[Raw data — start]
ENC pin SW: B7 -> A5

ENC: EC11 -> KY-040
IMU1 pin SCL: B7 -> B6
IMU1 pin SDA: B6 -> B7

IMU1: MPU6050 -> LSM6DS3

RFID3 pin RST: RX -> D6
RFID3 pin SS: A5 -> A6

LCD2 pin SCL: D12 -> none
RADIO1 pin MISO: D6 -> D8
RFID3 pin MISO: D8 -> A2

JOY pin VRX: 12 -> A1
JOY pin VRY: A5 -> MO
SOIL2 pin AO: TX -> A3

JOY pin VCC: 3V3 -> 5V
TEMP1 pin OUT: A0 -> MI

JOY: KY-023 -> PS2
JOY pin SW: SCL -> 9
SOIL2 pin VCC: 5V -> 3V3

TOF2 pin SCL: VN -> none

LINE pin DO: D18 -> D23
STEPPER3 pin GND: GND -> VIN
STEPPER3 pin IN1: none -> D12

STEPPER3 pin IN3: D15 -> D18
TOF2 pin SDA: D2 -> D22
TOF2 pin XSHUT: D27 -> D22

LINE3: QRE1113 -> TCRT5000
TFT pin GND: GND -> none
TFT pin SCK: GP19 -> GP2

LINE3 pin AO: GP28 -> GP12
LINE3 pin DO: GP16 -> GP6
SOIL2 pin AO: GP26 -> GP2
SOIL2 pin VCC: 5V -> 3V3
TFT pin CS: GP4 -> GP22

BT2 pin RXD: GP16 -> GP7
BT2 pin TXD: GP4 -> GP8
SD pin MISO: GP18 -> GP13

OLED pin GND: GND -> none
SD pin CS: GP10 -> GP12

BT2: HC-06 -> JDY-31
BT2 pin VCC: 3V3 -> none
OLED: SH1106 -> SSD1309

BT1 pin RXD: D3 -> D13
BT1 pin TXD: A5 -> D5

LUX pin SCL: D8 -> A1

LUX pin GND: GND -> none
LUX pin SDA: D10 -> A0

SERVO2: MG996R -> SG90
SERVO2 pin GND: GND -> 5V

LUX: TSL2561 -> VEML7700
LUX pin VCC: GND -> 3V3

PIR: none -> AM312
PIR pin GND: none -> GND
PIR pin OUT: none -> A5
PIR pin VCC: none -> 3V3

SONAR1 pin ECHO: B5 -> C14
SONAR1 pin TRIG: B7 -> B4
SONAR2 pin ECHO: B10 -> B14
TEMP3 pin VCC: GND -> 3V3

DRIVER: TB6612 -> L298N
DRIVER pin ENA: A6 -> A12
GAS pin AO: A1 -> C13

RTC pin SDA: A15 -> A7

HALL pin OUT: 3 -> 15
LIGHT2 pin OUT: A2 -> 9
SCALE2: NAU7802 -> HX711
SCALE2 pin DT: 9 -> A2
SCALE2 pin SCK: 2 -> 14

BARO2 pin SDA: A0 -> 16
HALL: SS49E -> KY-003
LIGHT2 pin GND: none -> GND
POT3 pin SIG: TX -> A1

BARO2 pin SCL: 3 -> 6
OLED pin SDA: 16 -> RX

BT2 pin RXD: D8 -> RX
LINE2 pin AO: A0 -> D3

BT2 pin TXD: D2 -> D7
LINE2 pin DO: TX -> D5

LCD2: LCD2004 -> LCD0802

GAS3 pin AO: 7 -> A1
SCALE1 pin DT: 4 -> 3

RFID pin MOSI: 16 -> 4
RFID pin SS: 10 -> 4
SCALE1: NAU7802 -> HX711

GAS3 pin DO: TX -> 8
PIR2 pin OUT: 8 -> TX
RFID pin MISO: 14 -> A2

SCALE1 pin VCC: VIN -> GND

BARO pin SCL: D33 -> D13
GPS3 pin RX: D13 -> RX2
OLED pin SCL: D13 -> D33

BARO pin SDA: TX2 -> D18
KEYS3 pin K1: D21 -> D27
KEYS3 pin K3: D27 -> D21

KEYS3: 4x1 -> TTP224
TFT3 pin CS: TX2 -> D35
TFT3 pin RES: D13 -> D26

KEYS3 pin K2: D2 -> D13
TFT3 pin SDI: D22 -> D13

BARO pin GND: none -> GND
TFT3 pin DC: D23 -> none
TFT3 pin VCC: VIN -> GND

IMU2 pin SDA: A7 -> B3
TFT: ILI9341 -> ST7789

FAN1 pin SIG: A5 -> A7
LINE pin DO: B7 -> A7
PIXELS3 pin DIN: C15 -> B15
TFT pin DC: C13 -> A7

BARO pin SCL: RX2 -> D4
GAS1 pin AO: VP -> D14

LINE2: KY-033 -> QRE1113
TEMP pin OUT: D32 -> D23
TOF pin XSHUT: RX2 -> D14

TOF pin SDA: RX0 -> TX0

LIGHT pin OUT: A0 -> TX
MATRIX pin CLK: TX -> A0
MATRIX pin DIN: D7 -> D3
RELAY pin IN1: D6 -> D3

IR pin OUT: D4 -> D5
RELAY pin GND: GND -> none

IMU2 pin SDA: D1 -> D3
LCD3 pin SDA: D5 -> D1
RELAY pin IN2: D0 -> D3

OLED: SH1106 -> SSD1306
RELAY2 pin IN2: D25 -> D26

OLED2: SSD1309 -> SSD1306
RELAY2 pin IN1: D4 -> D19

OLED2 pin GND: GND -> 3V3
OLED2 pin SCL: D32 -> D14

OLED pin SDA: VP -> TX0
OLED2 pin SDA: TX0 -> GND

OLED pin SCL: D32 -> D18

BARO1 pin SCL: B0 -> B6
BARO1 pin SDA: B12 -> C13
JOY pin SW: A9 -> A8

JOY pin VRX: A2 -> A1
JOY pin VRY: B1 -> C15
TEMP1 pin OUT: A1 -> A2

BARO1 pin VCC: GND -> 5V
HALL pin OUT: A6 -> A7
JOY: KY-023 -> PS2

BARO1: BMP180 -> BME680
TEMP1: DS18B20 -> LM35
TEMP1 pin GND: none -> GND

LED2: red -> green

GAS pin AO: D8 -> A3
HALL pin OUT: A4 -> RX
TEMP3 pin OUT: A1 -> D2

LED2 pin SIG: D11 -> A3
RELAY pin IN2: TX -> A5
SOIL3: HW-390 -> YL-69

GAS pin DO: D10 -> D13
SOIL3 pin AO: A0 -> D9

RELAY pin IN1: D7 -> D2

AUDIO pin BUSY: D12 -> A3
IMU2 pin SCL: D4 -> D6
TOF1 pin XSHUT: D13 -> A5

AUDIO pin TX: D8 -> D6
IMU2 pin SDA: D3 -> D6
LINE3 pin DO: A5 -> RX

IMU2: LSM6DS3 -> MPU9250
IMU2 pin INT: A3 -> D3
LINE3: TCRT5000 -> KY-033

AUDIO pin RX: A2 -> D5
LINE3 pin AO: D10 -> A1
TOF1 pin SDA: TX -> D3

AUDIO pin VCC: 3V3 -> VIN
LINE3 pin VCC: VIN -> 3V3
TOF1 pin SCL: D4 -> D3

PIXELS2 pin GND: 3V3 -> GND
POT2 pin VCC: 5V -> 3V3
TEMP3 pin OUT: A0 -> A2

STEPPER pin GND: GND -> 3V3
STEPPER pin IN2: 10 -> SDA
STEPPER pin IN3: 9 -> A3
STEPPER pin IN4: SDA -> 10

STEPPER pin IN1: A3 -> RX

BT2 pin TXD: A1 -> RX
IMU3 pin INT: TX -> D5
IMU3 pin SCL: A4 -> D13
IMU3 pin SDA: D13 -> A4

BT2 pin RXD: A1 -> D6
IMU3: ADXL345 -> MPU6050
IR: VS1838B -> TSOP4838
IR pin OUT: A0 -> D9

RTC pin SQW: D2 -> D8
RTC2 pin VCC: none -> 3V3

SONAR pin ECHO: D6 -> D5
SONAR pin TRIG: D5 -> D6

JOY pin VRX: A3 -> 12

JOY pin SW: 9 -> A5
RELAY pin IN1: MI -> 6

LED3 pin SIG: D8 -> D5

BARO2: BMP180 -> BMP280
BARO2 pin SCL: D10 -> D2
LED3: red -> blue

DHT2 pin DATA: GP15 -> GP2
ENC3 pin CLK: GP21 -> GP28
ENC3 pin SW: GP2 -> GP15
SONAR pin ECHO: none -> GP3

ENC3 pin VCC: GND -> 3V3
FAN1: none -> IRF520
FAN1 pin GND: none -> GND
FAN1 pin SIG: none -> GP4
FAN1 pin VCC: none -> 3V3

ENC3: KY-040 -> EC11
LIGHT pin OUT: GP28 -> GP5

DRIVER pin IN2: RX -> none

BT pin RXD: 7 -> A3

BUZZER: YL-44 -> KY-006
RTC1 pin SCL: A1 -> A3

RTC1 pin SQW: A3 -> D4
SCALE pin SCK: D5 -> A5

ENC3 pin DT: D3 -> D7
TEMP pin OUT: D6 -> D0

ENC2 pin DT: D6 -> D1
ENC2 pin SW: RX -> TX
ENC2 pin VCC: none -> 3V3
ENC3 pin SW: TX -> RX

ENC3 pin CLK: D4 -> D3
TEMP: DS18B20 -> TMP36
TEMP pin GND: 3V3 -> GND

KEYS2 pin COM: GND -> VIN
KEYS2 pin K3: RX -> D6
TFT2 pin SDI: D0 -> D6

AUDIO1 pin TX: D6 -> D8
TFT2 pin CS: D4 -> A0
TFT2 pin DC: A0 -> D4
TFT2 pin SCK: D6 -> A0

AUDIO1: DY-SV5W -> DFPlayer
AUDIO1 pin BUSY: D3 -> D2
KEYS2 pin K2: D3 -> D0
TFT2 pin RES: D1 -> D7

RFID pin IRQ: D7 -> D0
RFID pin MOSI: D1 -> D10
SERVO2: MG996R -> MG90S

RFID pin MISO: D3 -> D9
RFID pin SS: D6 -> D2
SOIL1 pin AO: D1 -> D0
[Raw data — finish]
▸ Your goal: The lines above from the one containing "LIGHT2 pin OUT: A2 -> 9" through the one containing "OLED: SH1106 -> SSD1306" are to be set down exactly, and no others.

▸ Exercise response:
LIGHT2 pin OUT: A2 -> 9
SCALE2: NAU7802 -> HX711
SCALE2 pin DT: 9 -> A2
SCALE2 pin SCK: 2 -> 14

BARO2 pin SDA: A0 -> 16
HALL: SS49E -> KY-003
LIGHT2 pin GND: none -> GND
POT3 pin SIG: TX -> A1

BARO2 pin SCL: 3 -> 6
OLED pin SDA: 16 -> RX

BT2 pin RXD: D8 -> RX
LINE2 pin AO: A0 -> D3

BT2 pin TXD: D2 -> D7
LINE2 pin DO: TX -> D5

LCD2: LCD2004 -> LCD0802

GAS3 pin AO: 7 -> A1
SCALE1 pin DT: 4 -> 3

RFID pin MOSI: 16 -> 4
RFID pin SS: 10 -> 4
SCALE1: NAU7802 -> HX711

GAS3 pin DO: TX -> 8
PIR2 pin OUT: 8 -> TX
RFID pin MISO: 14 -> A2

SCALE1 pin VCC: VIN -> GND

BARO pin SCL: D33 -> D13
GPS3 pin RX: D13 -> RX2
OLED pin SCL: D13 -> D33

BARO pin SDA: TX2 -> D18
KEYS3 pin K1: D21 -> D27
KEYS3 pin K3: D27 -> D21

KEYS3: 4x1 -> TTP224
TFT3 pin CS: TX2 -> D35
TFT3 pin RES: D13 -> D26

KEYS3 pin K2: D2 -> D13
TFT3 pin SDI: D22 -> D13

BARO pin GND: none -> GND
TFT3 pin DC: D23 -> none
TFT3 pin VCC: VIN -> GND

IMU2 pin SDA: A7 -> B3
TFT: ILI9341 -> ST7789

FAN1 pin SIG: A5 -> A7
LINE pin DO: B7 -> A7
PIXELS3 pin DIN: C15 -> B15
TFT pin DC: C13 -> A7

BARO pin SCL: RX2 -> D4
GAS1 pin AO: VP -> D14

LINE2: KY-033 -> QRE1113
TEMP pin OUT: D32 -> D23
TOF pin XSHUT: RX2 -> D14

TOF pin SDA: RX0 -> TX0

LIGHT pin OUT: A0 -> TX
MATRIX pin CLK: TX -> A0
MATRIX pin DIN: D7 -> D3
RELAY pin IN1: D6 -> D3

IR pin OUT: D4 -> D5
RELAY pin GND: GND -> none

IMU2 pin SDA: D1 -> D3
LCD3 pin SDA: D5 -> D1
RELAY pin IN2: D0 -> D3

OLED: SH1106 -> SSD1306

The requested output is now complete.